### Work request
Each line from the one that includes "(520, 343) = (590, 257): none" to the last line of the data below should be set down exactly; no other lines are wanted.

Dataset excerpts:

┌──

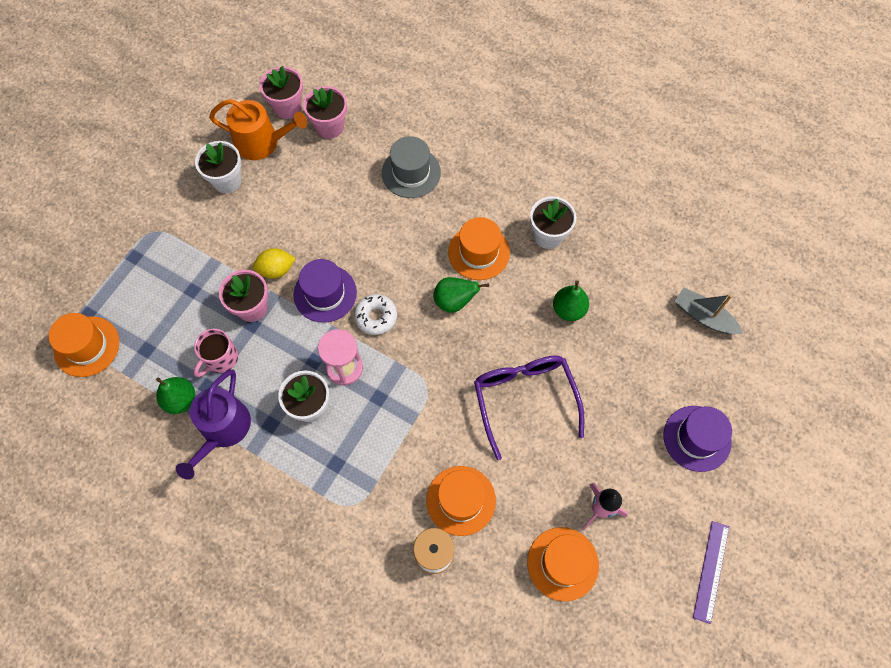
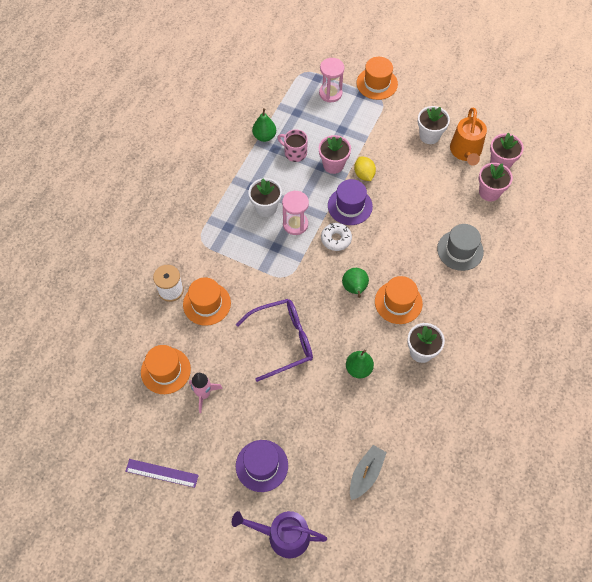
camera: 85 degrees right, 5 degrees down
(87, 346) = (295, 82): orange hat -> orange hat (377, 83)
(122, 298) = (330, 93): none -> pink hourglass
(223, 429) = (246, 161): purple watering can -> purple watering can (283, 536)

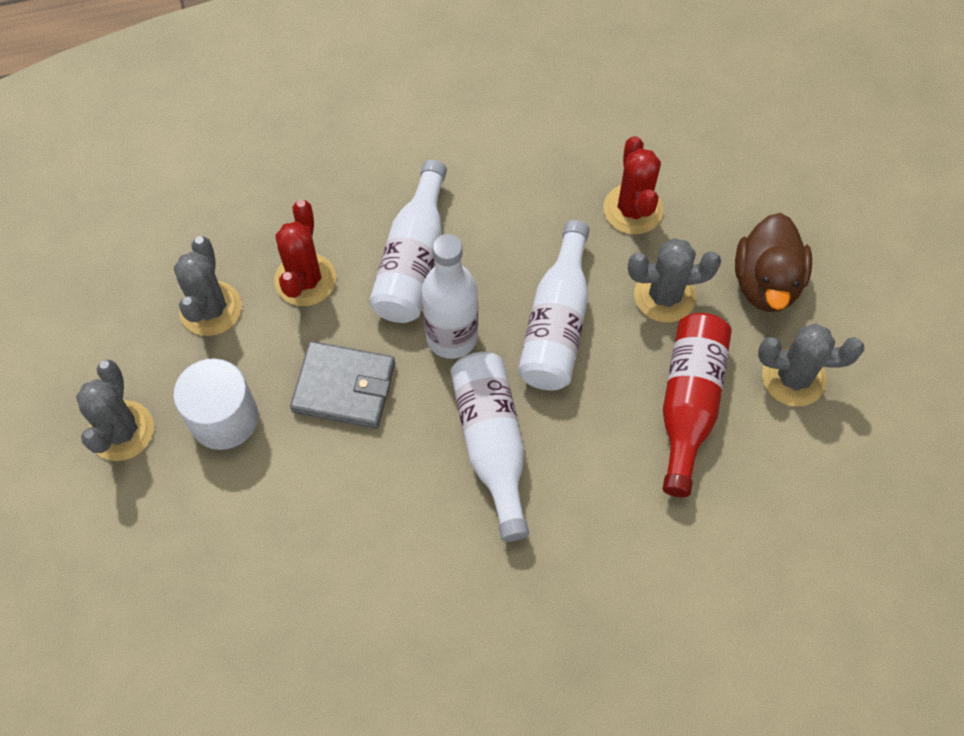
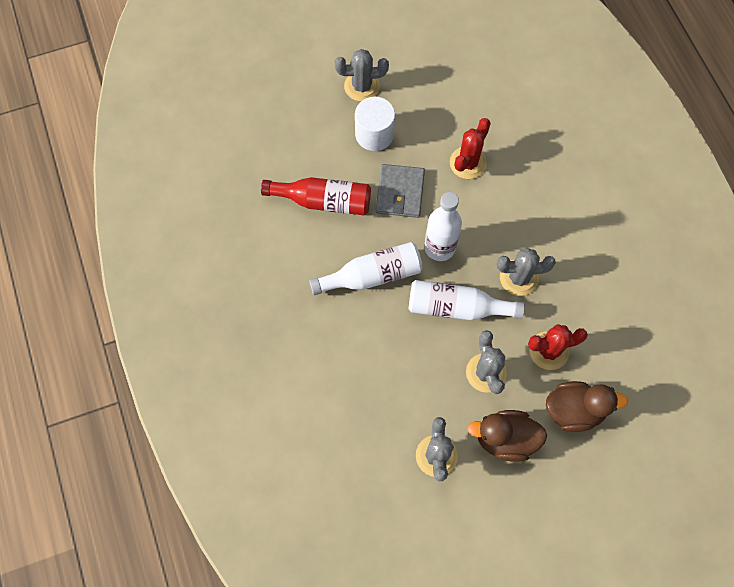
camera: 85 degrees right, 5 degrees up
(211, 309) = (441, 117): grey cactus -> grey cactus (519, 278)
(305, 279) = (467, 163): red cactus -> red cactus turned 60 degrees counterclockwise
(413, 260) = (490, 220): white bottle -> none
(688, 404) = (410, 389): red bottle -> red bottle (323, 201)
(723, 190) = (574, 410): none -> brown duck

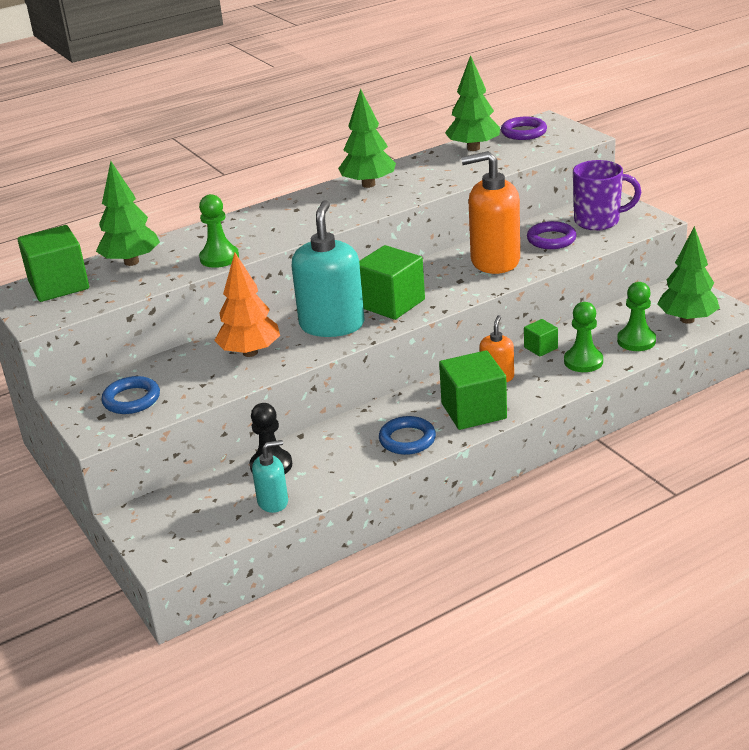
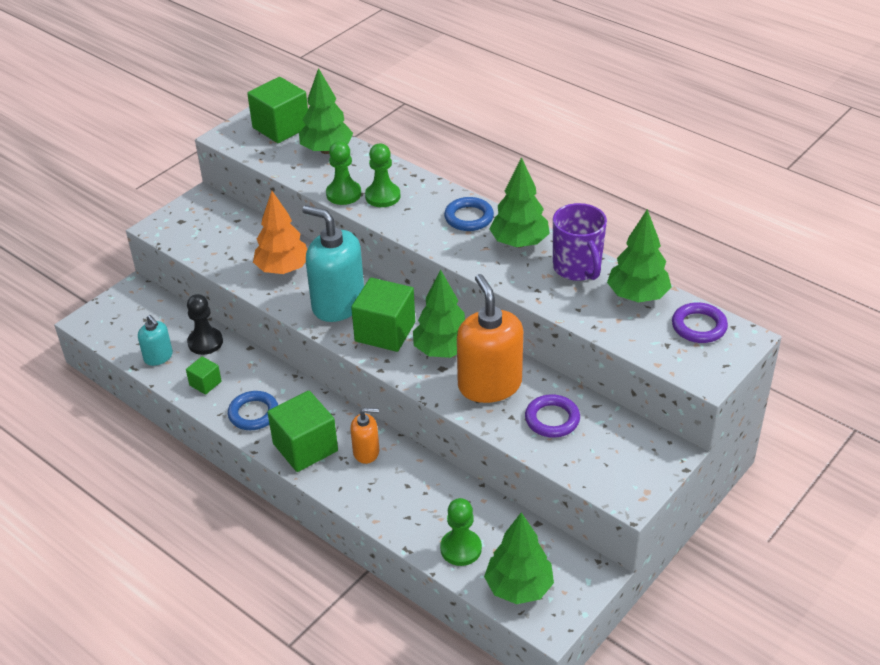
camera: 70 degrees right, 10 degrees up
(131, 399) = (204, 228): blue ring -> blue ring (469, 217)
(332, 325) = (338, 304): turquoise soap dispenser -> turquoise soap dispenser turned 135 degrees counterclockwise
(436, 277) = (443, 350): none -> green tree
(540, 348) = (427, 474): green cube -> green cube (205, 383)
(583, 361) = (409, 511): green pawn -> green pawn (382, 196)
(598, 221) = (610, 451): purple mug -> purple mug (577, 268)

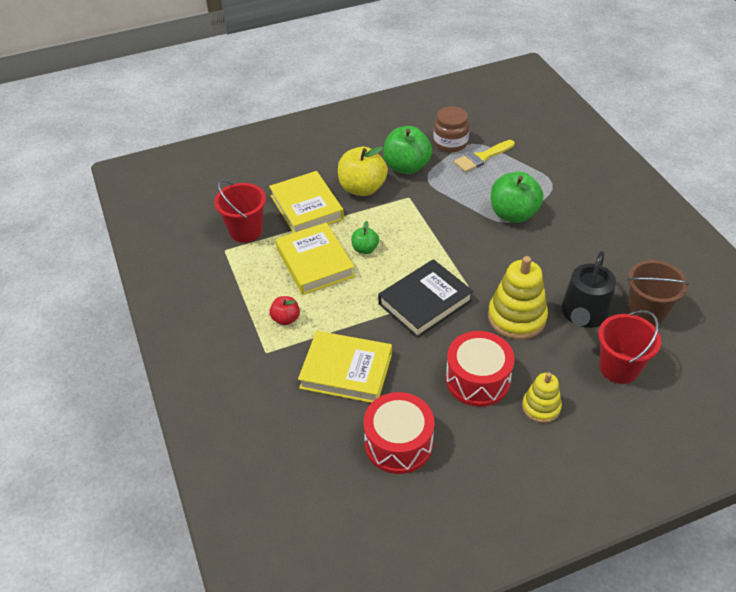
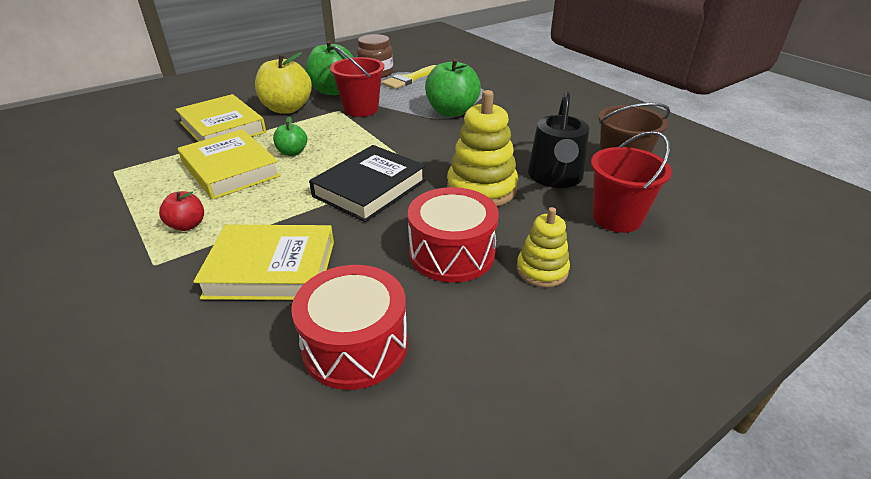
camera: 15 degrees left, 10 degrees down
(245, 231) = (144, 152): red bucket -> red bucket (361, 109)

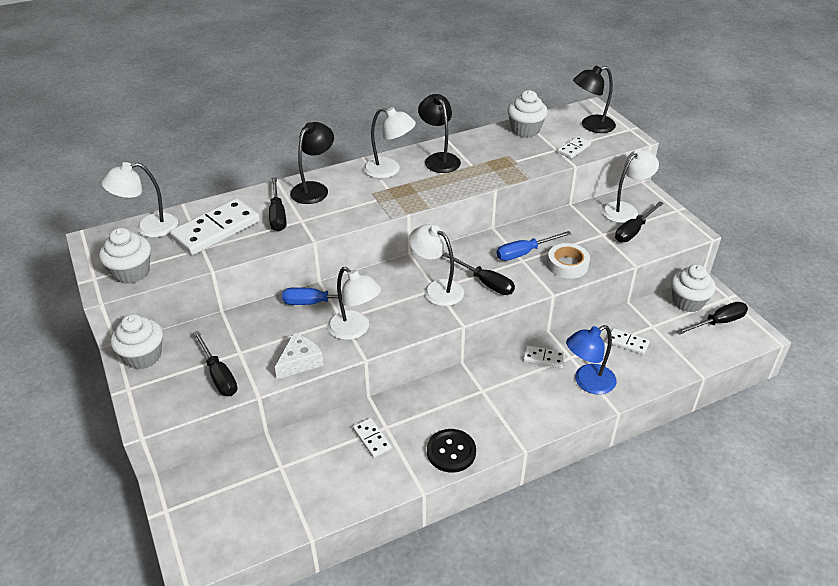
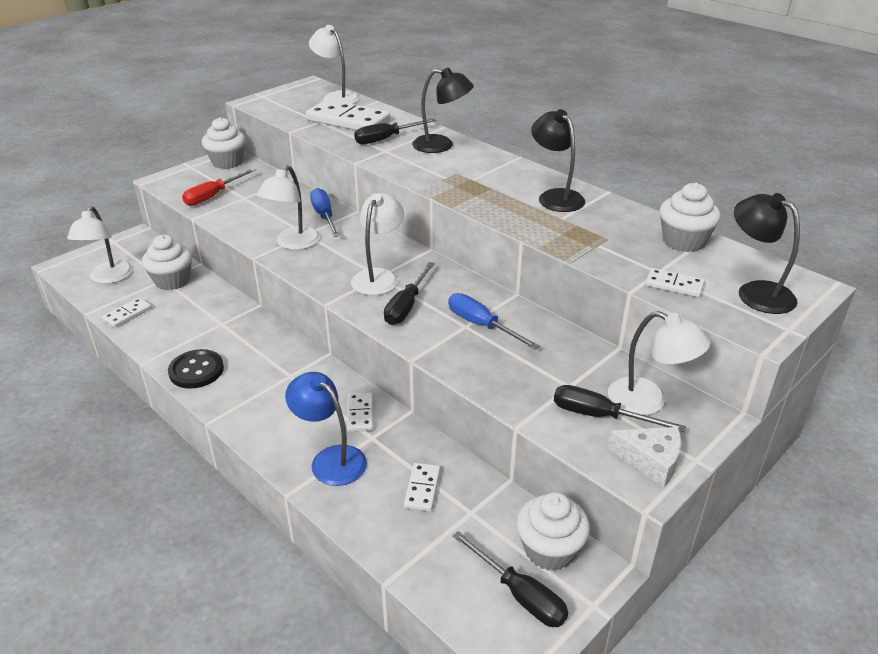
camera: 70 degrees right, 5 degrees down
(131, 272) = (274, 105): white cupcake -> white cupcake (172, 281)
(219, 375) = (213, 196): black screwdriver -> red screwdriver
(300, 362) = (240, 226): white cheese -> white cheese (651, 460)
(372, 439) = (204, 319): white domino -> white domino (127, 314)
(389, 170) = (507, 174): white lamp -> white lamp (108, 278)
(439, 159) = (555, 196): black lamp -> black lamp turned 75 degrees counterclockwise
(567, 265) = (478, 363): white tape -> none

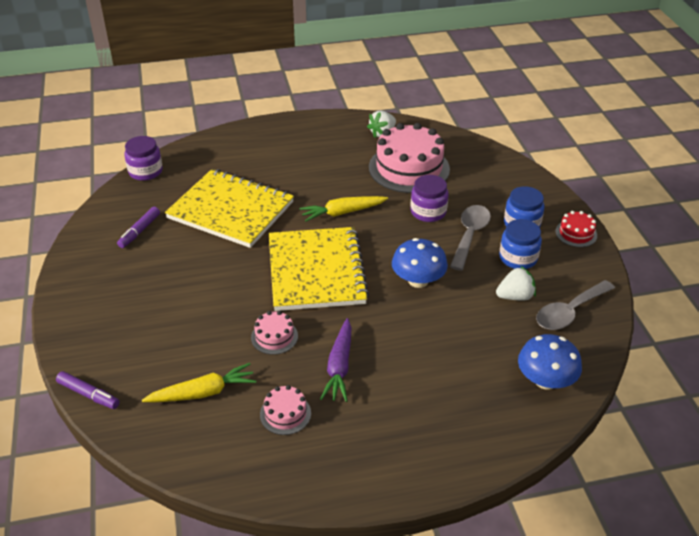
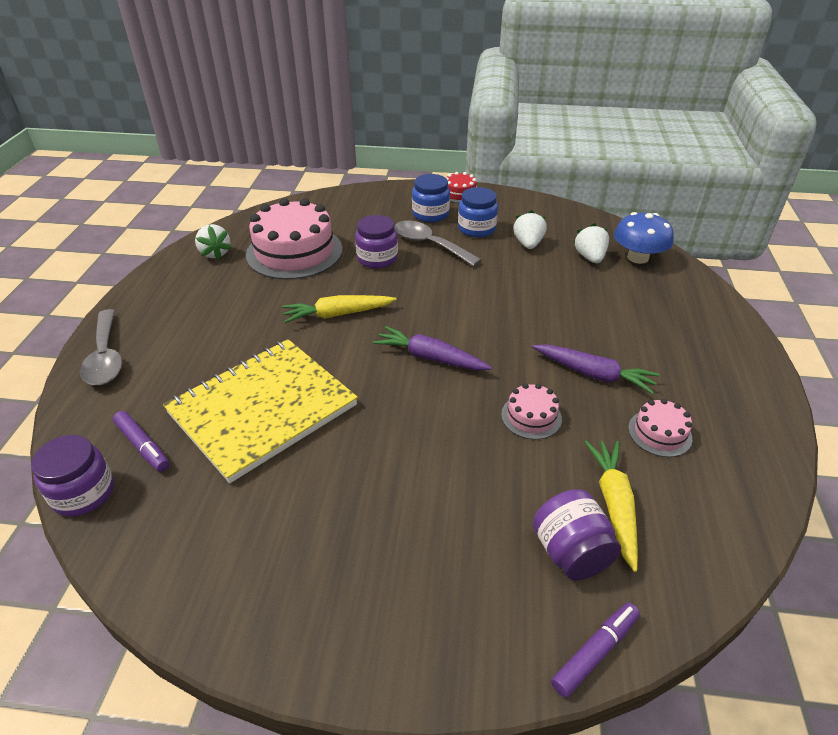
camera: 70 degrees left, 0 degrees up
(140, 231) = (237, 525): purple marker -> purple marker (143, 446)
(156, 375) = (571, 552): none -> purple jar
(316, 271) = (430, 358): yellow notebook -> purple carrot
(342, 213) = (338, 314): yellow carrot -> yellow carrot turned 75 degrees clockwise
(418, 280) = (481, 291): blue mushroom -> none
(520, 343) = (590, 257): none -> white strawberry
(569, 312) = (558, 224): grey spoon -> grey spoon (106, 356)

└──

### Your response
(520, 343) = (590, 257): none -> white strawberry
(569, 312) = (558, 224): grey spoon -> grey spoon (106, 356)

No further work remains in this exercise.